*Stored items:*

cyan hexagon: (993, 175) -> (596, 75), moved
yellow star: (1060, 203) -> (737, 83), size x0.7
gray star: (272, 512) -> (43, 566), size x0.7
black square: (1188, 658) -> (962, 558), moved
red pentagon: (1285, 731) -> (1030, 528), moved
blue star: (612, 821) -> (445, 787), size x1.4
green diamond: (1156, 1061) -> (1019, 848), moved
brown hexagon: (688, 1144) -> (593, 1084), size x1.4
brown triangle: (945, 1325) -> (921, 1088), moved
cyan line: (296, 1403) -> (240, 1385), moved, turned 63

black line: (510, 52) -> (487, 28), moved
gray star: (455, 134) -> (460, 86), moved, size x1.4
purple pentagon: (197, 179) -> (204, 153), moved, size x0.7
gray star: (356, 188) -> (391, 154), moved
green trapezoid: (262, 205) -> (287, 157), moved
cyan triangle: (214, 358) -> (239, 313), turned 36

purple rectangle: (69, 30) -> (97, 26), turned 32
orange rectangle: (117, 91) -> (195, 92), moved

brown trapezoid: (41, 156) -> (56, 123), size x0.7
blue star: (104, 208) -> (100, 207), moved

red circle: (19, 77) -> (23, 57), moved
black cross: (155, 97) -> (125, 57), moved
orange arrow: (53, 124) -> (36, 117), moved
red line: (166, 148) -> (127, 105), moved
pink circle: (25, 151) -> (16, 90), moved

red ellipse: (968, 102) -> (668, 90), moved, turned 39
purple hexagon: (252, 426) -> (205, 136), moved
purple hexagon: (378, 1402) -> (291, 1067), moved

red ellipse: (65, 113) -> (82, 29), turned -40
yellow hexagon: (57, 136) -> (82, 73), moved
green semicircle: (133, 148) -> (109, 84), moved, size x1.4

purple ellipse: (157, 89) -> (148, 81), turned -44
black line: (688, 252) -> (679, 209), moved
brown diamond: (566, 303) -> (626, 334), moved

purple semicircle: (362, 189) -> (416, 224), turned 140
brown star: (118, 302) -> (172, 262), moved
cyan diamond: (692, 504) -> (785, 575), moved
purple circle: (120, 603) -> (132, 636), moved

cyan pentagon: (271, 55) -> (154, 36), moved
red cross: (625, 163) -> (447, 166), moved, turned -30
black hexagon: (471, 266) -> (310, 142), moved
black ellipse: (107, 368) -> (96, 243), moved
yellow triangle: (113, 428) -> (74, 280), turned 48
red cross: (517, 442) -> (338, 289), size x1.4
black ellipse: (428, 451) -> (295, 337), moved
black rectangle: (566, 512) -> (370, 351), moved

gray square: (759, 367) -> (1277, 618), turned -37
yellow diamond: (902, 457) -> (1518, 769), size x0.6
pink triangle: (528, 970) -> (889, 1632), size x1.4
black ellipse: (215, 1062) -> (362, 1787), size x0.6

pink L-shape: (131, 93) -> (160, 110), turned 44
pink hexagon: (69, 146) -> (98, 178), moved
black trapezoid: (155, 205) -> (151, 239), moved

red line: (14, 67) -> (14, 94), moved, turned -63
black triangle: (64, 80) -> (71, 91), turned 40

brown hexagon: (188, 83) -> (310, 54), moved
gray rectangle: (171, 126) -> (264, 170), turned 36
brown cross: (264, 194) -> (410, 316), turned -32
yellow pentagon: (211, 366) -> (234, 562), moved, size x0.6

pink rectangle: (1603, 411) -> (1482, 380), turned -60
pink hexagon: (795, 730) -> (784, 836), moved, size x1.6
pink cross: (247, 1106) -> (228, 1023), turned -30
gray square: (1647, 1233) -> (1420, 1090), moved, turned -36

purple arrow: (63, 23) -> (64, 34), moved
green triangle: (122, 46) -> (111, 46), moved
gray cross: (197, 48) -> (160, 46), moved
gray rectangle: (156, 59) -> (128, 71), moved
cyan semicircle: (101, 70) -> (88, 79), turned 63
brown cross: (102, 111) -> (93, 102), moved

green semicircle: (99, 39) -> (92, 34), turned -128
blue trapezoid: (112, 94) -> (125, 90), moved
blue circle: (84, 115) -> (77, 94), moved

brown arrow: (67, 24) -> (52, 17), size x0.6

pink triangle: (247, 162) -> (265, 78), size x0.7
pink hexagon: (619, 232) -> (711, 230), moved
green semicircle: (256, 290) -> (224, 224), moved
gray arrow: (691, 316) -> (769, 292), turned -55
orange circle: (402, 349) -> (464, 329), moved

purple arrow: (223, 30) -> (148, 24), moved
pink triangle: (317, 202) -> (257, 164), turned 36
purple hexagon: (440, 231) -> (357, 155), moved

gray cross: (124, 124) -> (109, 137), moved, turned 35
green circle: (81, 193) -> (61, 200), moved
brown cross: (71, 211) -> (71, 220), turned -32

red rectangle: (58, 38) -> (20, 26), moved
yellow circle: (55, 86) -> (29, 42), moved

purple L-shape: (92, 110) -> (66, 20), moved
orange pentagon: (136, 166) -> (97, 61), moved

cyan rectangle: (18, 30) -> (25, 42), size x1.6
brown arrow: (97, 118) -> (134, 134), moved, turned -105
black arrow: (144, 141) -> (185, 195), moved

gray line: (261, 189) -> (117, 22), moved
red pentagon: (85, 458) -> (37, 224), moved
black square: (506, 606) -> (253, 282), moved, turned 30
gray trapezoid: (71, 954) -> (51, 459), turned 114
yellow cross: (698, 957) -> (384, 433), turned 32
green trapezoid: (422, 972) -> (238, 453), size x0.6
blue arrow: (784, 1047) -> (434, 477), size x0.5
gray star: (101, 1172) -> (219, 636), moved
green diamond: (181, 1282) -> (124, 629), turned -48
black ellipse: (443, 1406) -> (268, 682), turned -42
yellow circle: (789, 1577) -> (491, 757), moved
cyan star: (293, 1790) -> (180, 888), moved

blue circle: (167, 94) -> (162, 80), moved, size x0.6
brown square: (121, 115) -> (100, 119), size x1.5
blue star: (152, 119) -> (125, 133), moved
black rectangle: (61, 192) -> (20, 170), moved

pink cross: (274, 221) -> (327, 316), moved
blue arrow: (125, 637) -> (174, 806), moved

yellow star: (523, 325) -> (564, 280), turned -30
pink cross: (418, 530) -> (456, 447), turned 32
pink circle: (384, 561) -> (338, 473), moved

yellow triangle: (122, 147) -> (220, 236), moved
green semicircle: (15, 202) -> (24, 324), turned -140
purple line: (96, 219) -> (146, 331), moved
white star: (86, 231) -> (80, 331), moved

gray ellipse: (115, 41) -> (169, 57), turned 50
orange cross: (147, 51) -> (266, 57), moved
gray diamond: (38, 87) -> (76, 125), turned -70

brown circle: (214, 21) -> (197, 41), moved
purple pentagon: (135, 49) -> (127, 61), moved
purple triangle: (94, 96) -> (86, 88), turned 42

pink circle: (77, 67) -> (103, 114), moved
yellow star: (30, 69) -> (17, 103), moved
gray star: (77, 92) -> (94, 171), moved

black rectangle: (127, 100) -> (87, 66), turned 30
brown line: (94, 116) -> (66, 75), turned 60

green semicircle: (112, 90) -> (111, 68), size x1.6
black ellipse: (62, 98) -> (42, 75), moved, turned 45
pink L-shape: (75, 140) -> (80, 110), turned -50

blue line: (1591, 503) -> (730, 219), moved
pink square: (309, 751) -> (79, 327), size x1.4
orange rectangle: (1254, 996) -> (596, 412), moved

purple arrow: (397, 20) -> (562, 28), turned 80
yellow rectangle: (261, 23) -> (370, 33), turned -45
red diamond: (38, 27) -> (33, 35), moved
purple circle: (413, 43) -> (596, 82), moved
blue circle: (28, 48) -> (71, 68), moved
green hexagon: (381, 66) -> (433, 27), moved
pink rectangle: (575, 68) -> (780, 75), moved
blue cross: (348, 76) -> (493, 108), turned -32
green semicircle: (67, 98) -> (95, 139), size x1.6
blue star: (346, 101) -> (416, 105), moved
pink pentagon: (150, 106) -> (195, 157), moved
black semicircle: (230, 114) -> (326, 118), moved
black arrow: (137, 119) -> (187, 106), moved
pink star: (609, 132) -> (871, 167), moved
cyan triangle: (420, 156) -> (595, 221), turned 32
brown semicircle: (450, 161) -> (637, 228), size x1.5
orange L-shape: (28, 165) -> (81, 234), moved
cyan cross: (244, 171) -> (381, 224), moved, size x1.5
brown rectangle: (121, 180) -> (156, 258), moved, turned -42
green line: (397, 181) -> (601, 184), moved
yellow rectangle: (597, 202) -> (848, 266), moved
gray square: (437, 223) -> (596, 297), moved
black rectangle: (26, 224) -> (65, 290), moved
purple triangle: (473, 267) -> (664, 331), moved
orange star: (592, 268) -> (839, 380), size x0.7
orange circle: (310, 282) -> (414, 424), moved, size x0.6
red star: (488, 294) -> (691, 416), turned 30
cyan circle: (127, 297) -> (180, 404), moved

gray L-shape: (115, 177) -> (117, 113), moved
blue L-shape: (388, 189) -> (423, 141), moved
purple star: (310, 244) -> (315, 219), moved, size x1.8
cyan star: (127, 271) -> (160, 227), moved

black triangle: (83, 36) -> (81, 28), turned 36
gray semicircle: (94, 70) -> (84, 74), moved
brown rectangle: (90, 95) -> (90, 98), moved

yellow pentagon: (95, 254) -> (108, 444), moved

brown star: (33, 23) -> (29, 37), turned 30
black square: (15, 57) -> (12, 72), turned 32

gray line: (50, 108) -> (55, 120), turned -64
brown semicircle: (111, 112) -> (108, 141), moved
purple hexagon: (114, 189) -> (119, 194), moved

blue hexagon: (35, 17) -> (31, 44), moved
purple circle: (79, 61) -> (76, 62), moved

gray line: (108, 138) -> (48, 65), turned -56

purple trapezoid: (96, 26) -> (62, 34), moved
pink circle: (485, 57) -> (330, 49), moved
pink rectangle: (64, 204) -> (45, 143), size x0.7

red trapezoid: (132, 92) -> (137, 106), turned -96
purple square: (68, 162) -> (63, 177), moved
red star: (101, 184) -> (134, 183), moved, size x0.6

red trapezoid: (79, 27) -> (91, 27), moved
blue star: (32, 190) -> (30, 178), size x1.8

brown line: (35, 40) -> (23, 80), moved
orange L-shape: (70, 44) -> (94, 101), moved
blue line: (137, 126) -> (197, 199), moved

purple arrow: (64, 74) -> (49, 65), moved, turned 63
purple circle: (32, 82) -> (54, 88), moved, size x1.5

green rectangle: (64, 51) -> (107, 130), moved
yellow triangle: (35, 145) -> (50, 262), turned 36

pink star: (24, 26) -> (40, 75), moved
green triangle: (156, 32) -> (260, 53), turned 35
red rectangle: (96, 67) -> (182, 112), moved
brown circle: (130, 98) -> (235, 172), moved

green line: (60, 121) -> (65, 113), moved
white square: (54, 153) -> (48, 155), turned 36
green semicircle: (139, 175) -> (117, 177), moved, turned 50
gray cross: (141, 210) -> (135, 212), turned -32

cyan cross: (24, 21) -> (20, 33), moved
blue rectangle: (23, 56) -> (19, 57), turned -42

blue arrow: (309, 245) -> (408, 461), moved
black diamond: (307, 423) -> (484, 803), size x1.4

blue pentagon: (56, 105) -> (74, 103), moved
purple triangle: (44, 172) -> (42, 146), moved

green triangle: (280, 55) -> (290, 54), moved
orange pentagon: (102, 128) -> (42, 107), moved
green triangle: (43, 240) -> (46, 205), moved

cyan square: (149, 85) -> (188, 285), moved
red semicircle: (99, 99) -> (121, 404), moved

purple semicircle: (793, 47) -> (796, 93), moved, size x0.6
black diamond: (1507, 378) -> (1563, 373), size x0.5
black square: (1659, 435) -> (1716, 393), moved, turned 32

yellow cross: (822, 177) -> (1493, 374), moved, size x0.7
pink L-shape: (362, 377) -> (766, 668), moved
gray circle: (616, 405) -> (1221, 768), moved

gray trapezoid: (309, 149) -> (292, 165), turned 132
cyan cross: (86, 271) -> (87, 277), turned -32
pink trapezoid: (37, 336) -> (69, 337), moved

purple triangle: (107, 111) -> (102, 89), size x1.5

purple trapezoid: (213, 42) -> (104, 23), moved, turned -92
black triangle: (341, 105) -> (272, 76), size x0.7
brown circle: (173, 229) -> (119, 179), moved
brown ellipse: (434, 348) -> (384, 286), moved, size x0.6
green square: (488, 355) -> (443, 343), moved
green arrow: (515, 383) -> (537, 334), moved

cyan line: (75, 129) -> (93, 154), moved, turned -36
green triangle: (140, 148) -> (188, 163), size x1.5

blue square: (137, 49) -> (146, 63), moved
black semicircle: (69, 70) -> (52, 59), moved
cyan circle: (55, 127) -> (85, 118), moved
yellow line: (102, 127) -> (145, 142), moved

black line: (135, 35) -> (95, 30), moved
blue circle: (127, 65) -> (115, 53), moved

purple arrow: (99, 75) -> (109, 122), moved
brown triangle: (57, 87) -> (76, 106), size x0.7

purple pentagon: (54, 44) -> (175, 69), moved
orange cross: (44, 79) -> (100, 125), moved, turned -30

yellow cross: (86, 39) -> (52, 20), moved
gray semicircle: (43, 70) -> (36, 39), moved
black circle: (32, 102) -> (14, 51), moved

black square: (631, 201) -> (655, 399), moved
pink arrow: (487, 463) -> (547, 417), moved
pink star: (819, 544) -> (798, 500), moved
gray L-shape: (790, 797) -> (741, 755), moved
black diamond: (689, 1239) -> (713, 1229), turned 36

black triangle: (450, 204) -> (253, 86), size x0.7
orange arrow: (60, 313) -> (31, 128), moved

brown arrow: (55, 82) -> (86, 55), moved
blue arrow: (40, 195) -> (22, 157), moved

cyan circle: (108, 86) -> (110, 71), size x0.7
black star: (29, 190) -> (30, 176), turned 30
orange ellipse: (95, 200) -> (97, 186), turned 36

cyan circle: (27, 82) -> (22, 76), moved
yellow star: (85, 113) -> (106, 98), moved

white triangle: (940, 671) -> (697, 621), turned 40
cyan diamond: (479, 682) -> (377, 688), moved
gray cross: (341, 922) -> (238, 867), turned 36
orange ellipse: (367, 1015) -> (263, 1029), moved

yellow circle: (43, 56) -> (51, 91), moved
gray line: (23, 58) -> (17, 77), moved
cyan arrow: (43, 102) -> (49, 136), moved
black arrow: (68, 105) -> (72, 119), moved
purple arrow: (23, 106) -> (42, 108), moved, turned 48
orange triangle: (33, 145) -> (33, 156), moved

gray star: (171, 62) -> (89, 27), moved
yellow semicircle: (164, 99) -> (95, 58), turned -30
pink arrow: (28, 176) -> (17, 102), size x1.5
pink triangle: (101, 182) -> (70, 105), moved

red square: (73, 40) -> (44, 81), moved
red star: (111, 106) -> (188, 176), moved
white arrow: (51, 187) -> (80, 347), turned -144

*What you should do:* Beginning at the line above that contains "brown semicircle: (111, 112)", return each line exactly through the line that contains "red trapezoid: (132, 92)", and no others.

*Answer area:*
brown semicircle: (111, 112) -> (108, 141), moved
purple hexagon: (114, 189) -> (119, 194), moved

blue hexagon: (35, 17) -> (31, 44), moved
purple circle: (79, 61) -> (76, 62), moved

gray line: (108, 138) -> (48, 65), turned -56

purple trapezoid: (96, 26) -> (62, 34), moved
pink circle: (485, 57) -> (330, 49), moved
pink rectangle: (64, 204) -> (45, 143), size x0.7

red trapezoid: (132, 92) -> (137, 106), turned -96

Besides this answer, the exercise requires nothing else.